_PROBLEM DETAILS_. Render the whole listing below as a JSON list of strings, one string per line, leaving out blank lines. Leave the pictures out of your answer.

_RECORDS TO USE_.
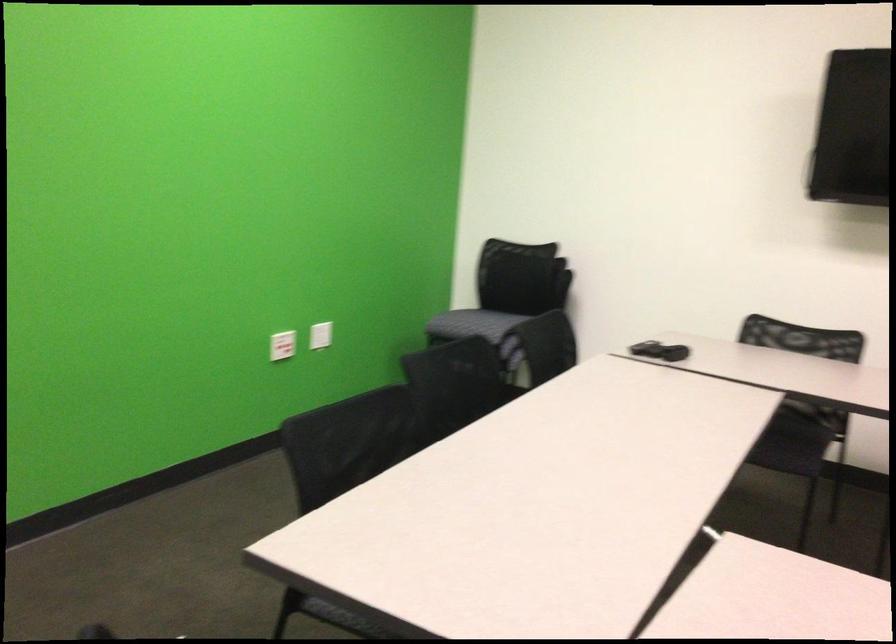
The height and width of the screenshot is (644, 896). Describe the element at coordinates (321, 335) in the screenshot. I see `a white electrical outlet` at that location.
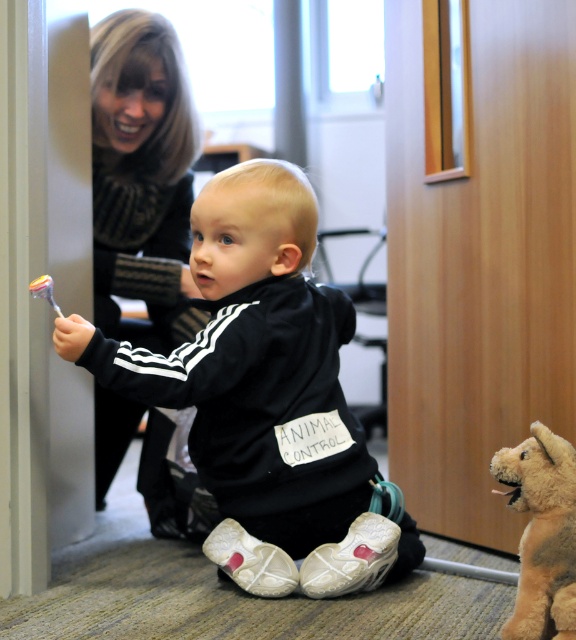
The image size is (576, 640). Describe the element at coordinates (266, 384) in the screenshot. I see `black matte jacket at center` at that location.

The height and width of the screenshot is (640, 576). I want to click on black matte jacket at center, so click(x=266, y=384).

From the picture: Can you confirm if black matte jacket at center is positioned above blonde hair at upper left?

Incorrect, black matte jacket at center is not positioned above blonde hair at upper left.

Is point (225, 284) behind point (154, 305)?

No, (225, 284) is closer to viewer.

The image size is (576, 640). Find the location of `black matte jacket at center`. black matte jacket at center is located at coordinates (266, 384).

Does point (101, 275) come in front of point (528, 449)?

No, (101, 275) is behind (528, 449).

Between blonde hair at upper left and fuzzy beige stuffed animal at lower right, which one has more height?

With more height is blonde hair at upper left.

Who is more distant from viewer, (x=132, y=236) or (x=563, y=547)?

The point (x=132, y=236) is more distant.

Locate an element on the screen. The height and width of the screenshot is (640, 576). blonde hair at upper left is located at coordinates (142, 179).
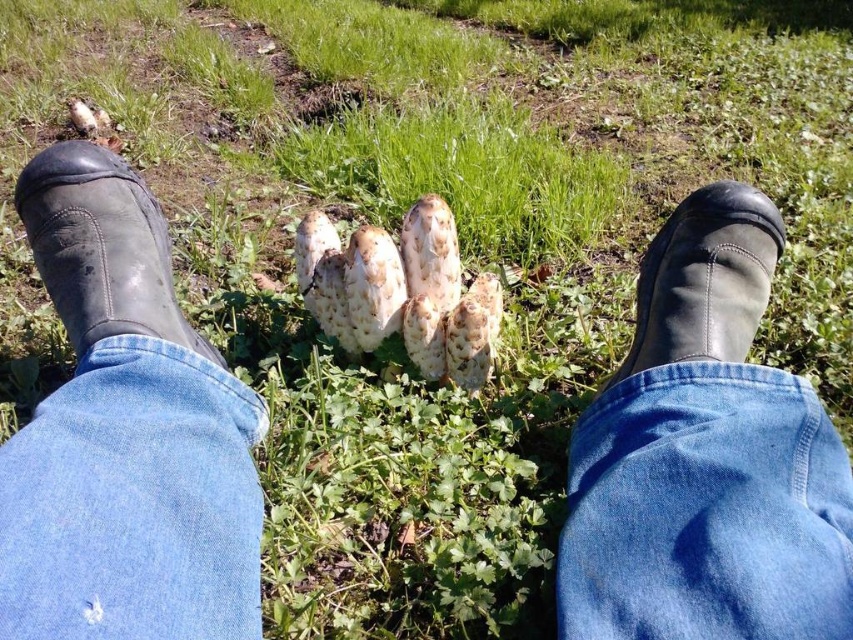
You are a gardener who needs to check the height of the denim at center and the black leather boot at left. Which object is taller?

The black leather boot at left is taller than the denim at center.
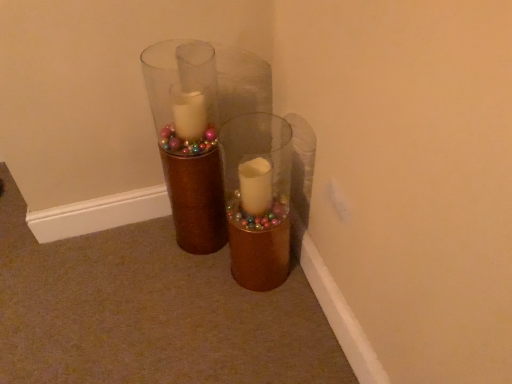
Where is `free point in front of brown textured vase at center, the first vase when ordered from right to left`? free point in front of brown textured vase at center, the first vase when ordered from right to left is located at coordinates (259, 315).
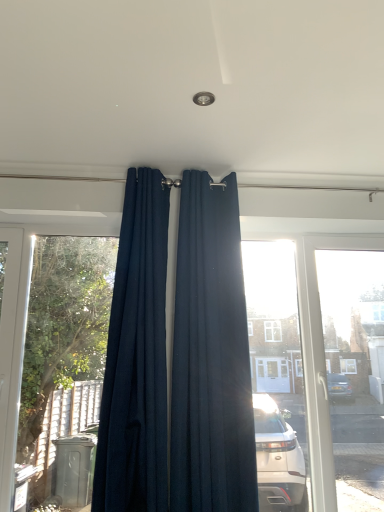
Question: From their relative heights in the image, would you say navy blue fabric curtain at center, the 1th curtain positioned from the right, is taller or shorter than navy blue fabric curtain at center, which appears as the first curtain when viewed from the left?

Choices:
 (A) short
 (B) tall

Answer: (B)

Question: From a real-world perspective, is navy blue fabric curtain at center, the second curtain positioned from the left, positioned above or below navy blue fabric curtain at center, which appears as the first curtain when viewed from the left?

Choices:
 (A) above
 (B) below

Answer: (B)

Question: In the image, is navy blue fabric curtain at center, the 1th curtain positioned from the right, on the left side or the right side of navy blue fabric curtain at center, which appears as the first curtain when viewed from the left?

Choices:
 (A) left
 (B) right

Answer: (B)

Question: From the image's perspective, is navy blue fabric curtain at center, which appears as the first curtain when viewed from the left, above or below navy blue fabric curtain at center, the second curtain positioned from the left?

Choices:
 (A) below
 (B) above

Answer: (B)

Question: Based on their sizes in the image, would you say navy blue fabric curtain at center, the 2th curtain when ordered from right to left, is bigger or smaller than navy blue fabric curtain at center, the 1th curtain positioned from the right?

Choices:
 (A) big
 (B) small

Answer: (B)

Question: Is navy blue fabric curtain at center, the 2th curtain when ordered from right to left, inside or outside of navy blue fabric curtain at center, the second curtain positioned from the left?

Choices:
 (A) outside
 (B) inside

Answer: (A)

Question: From a real-world perspective, relative to navy blue fabric curtain at center, the 1th curtain positioned from the right, is navy blue fabric curtain at center, the 2th curtain when ordered from right to left, vertically above or below?

Choices:
 (A) above
 (B) below

Answer: (A)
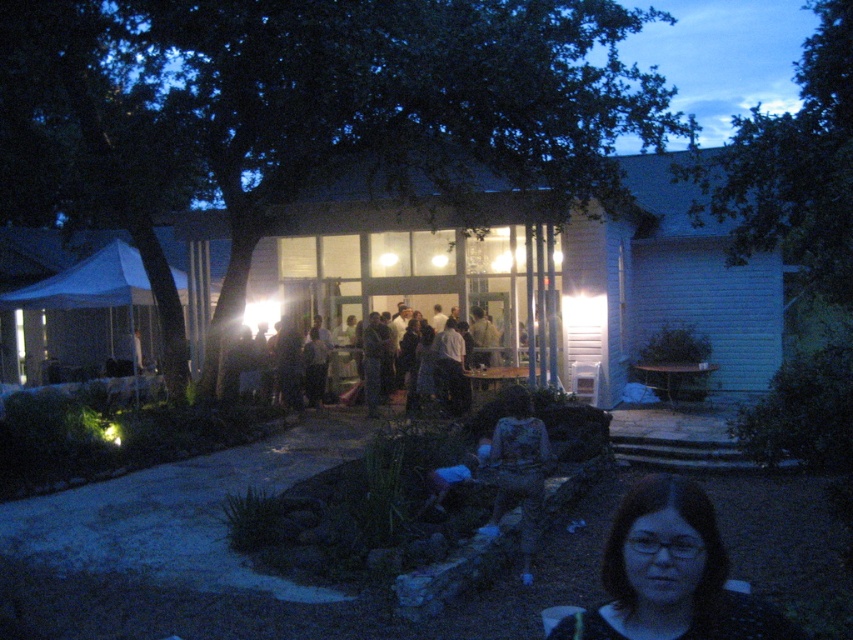
Is brown hair at lower right to the right of dark clothing at center from the viewer's perspective?

Correct, you'll find brown hair at lower right to the right of dark clothing at center.

Between brown hair at lower right and dark clothing at center, which one has more height?

With more height is dark clothing at center.

Who is more forward, (635, 598) or (454, 337)?

Point (635, 598)

At what (x,y) coordinates should I click in order to perform the action: click on brown hair at lower right. Please return your answer as a coordinate pair (x, y). The height and width of the screenshot is (640, 853). Looking at the image, I should click on (669, 573).

Looking at this image, how far apart are brown hair at lower right and camouflage fabric shirt at center?

The distance of brown hair at lower right from camouflage fabric shirt at center is 4.79 meters.

Does point (621, 636) come behind point (534, 499)?

No.

Locate an element on the screen. This screenshot has height=640, width=853. brown hair at lower right is located at coordinates (669, 573).

Is point (492, 525) less distant than point (453, 413)?

Yes, it is in front of point (453, 413).

Who is higher up, camouflage fabric shirt at center or dark clothing at center?

dark clothing at center is above.

Where is `camouflage fabric shirt at center`? camouflage fabric shirt at center is located at coordinates (519, 470).

Locate an element on the screen. camouflage fabric shirt at center is located at coordinates (519, 470).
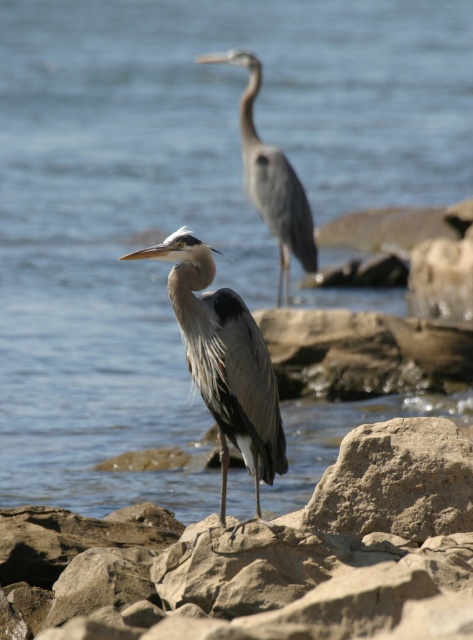
Which is behind, point (397, 465) or point (286, 202)?

The point (286, 202) is behind.

Between point (465, 524) and point (210, 54), which one is positioned behind?

The point (210, 54) is behind.

Identify the location of rough textured rock at center. (396, 481).

Which is more to the right, smooth gray rock at center or gray matte heron at upper center?

From the viewer's perspective, gray matte heron at upper center appears more on the right side.

Is smooth gray rock at center shorter than gray matte heron at upper center?

Correct, smooth gray rock at center is not as tall as gray matte heron at upper center.

Is point (355, 560) more distant than point (301, 216)?

No.

This screenshot has height=640, width=473. I want to click on smooth gray rock at center, so click(265, 556).

Does smooth gray rock at center appear on the right side of gray matte heron at center?

In fact, smooth gray rock at center is to the left of gray matte heron at center.

Who is more forward, (378, 540) or (175, 294)?

Positioned in front is point (175, 294).

What do you see at coordinates (265, 556) in the screenshot? I see `smooth gray rock at center` at bounding box center [265, 556].

At what (x,y) coordinates should I click in order to perform the action: click on smooth gray rock at center. Please return your answer as a coordinate pair (x, y). The width and height of the screenshot is (473, 640). Looking at the image, I should click on pos(265,556).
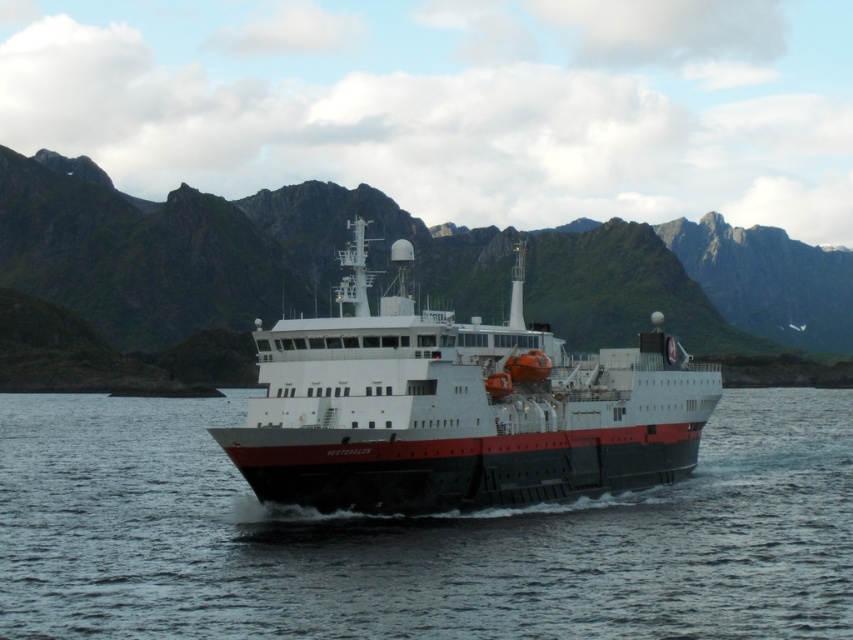
You are an observer on the ship and see the black water at center and the white matte ship at center. Which object is positioned lower in the image?

The black water at center is located below the white matte ship at center, so it is positioned lower in the image.

You are an observer on the ship and notice the black water at center and the white matte ship at center. Which object is positioned to the right of the other?

The black water at center is to the right of the white matte ship at center according to the description.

_YOUR RESPONSE_.
[
  "The height and width of the screenshot is (644, 896). Describe the element at coordinates (321, 335) in the screenshot. I see `a white electrical outlet` at that location.",
  "The image size is (576, 640). Describe the element at coordinates (266, 384) in the screenshot. I see `black matte jacket at center` at that location.",
  "The height and width of the screenshot is (640, 576). I want to click on black matte jacket at center, so click(x=266, y=384).",
  "From the picture: Can you confirm if black matte jacket at center is positioned above blonde hair at upper left?",
  "Incorrect, black matte jacket at center is not positioned above blonde hair at upper left.",
  "Is point (225, 284) behind point (154, 305)?",
  "No, (225, 284) is closer to viewer.",
  "The image size is (576, 640). Find the location of `black matte jacket at center`. black matte jacket at center is located at coordinates (266, 384).",
  "Does point (101, 275) come in front of point (528, 449)?",
  "No, (101, 275) is behind (528, 449).",
  "Between blonde hair at upper left and fuzzy beige stuffed animal at lower right, which one has more height?",
  "With more height is blonde hair at upper left.",
  "Who is more distant from viewer, (x=132, y=236) or (x=563, y=547)?",
  "The point (x=132, y=236) is more distant.",
  "Locate an element on the screen. The height and width of the screenshot is (640, 576). blonde hair at upper left is located at coordinates (142, 179).",
  "You are a gardener who needs to check the height of the denim at center and the black leather boot at left. Which object is taller?",
  "The black leather boot at left is taller than the denim at center.",
  "Where is `free point in front of brown textured vase at center, the first vase when ordered from right to left`? free point in front of brown textured vase at center, the first vase when ordered from right to left is located at coordinates (259, 315).",
  "Question: From their relative heights in the image, would you say navy blue fabric curtain at center, the 1th curtain positioned from the right, is taller or shorter than navy blue fabric curtain at center, which appears as the first curtain when viewed from the left?",
  "Choices:",
  " (A) short",
  " (B) tall",
  "Answer: (B)",
  "Question: From a real-world perspective, is navy blue fabric curtain at center, the second curtain positioned from the left, positioned above or below navy blue fabric curtain at center, which appears as the first curtain when viewed from the left?",
  "Choices:",
  " (A) above",
  " (B) below",
  "Answer: (B)",
  "Question: In the image, is navy blue fabric curtain at center, the 1th curtain positioned from the right, on the left side or the right side of navy blue fabric curtain at center, which appears as the first curtain when viewed from the left?",
  "Choices:",
  " (A) left",
  " (B) right",
  "Answer: (B)",
  "Question: From the image's perspective, is navy blue fabric curtain at center, which appears as the first curtain when viewed from the left, above or below navy blue fabric curtain at center, the second curtain positioned from the left?",
  "Choices:",
  " (A) below",
  " (B) above",
  "Answer: (B)",
  "Question: Based on their sizes in the image, would you say navy blue fabric curtain at center, the 2th curtain when ordered from right to left, is bigger or smaller than navy blue fabric curtain at center, the 1th curtain positioned from the right?",
  "Choices:",
  " (A) big",
  " (B) small",
  "Answer: (B)",
  "Question: Is navy blue fabric curtain at center, the 2th curtain when ordered from right to left, inside or outside of navy blue fabric curtain at center, the second curtain positioned from the left?",
  "Choices:",
  " (A) outside",
  " (B) inside",
  "Answer: (A)",
  "Question: From a real-world perspective, relative to navy blue fabric curtain at center, the 1th curtain positioned from the right, is navy blue fabric curtain at center, the 2th curtain when ordered from right to left, vertically above or below?",
  "Choices:",
  " (A) above",
  " (B) below",
  "Answer: (A)",
  "Is brown hair at lower right to the right of dark clothing at center from the viewer's perspective?",
  "Correct, you'll find brown hair at lower right to the right of dark clothing at center.",
  "Between brown hair at lower right and dark clothing at center, which one has more height?",
  "With more height is dark clothing at center.",
  "Who is more forward, (635, 598) or (454, 337)?",
  "Point (635, 598)",
  "At what (x,y) coordinates should I click in order to perform the action: click on brown hair at lower right. Please return your answer as a coordinate pair (x, y). The height and width of the screenshot is (640, 853). Looking at the image, I should click on (669, 573).",
  "Looking at this image, how far apart are brown hair at lower right and camouflage fabric shirt at center?",
  "The distance of brown hair at lower right from camouflage fabric shirt at center is 4.79 meters.",
  "Does point (621, 636) come behind point (534, 499)?",
  "No.",
  "Locate an element on the screen. This screenshot has height=640, width=853. brown hair at lower right is located at coordinates (669, 573).",
  "Is point (492, 525) less distant than point (453, 413)?",
  "Yes, it is in front of point (453, 413).",
  "Who is higher up, camouflage fabric shirt at center or dark clothing at center?",
  "dark clothing at center is above.",
  "Where is `camouflage fabric shirt at center`? camouflage fabric shirt at center is located at coordinates (519, 470).",
  "Locate an element on the screen. camouflage fabric shirt at center is located at coordinates (519, 470).",
  "Which is behind, point (397, 465) or point (286, 202)?",
  "The point (286, 202) is behind.",
  "Between point (465, 524) and point (210, 54), which one is positioned behind?",
  "The point (210, 54) is behind.",
  "Identify the location of rough textured rock at center. (396, 481).",
  "Which is more to the right, smooth gray rock at center or gray matte heron at upper center?",
  "From the viewer's perspective, gray matte heron at upper center appears more on the right side.",
  "Is smooth gray rock at center shorter than gray matte heron at upper center?",
  "Correct, smooth gray rock at center is not as tall as gray matte heron at upper center.",
  "Is point (355, 560) more distant than point (301, 216)?",
  "No.",
  "This screenshot has height=640, width=473. I want to click on smooth gray rock at center, so click(265, 556).",
  "Does smooth gray rock at center appear on the right side of gray matte heron at center?",
  "In fact, smooth gray rock at center is to the left of gray matte heron at center.",
  "Who is more forward, (378, 540) or (175, 294)?",
  "Positioned in front is point (175, 294).",
  "What do you see at coordinates (265, 556) in the screenshot? I see `smooth gray rock at center` at bounding box center [265, 556].",
  "At what (x,y) coordinates should I click in order to perform the action: click on smooth gray rock at center. Please return your answer as a coordinate pair (x, y). The width and height of the screenshot is (473, 640). Looking at the image, I should click on pos(265,556).",
  "You are an observer on the ship and see the black water at center and the white matte ship at center. Which object is positioned lower in the image?",
  "The black water at center is located below the white matte ship at center, so it is positioned lower in the image.",
  "You are an observer on the ship and notice the black water at center and the white matte ship at center. Which object is positioned to the right of the other?",
  "The black water at center is to the right of the white matte ship at center according to the description."
]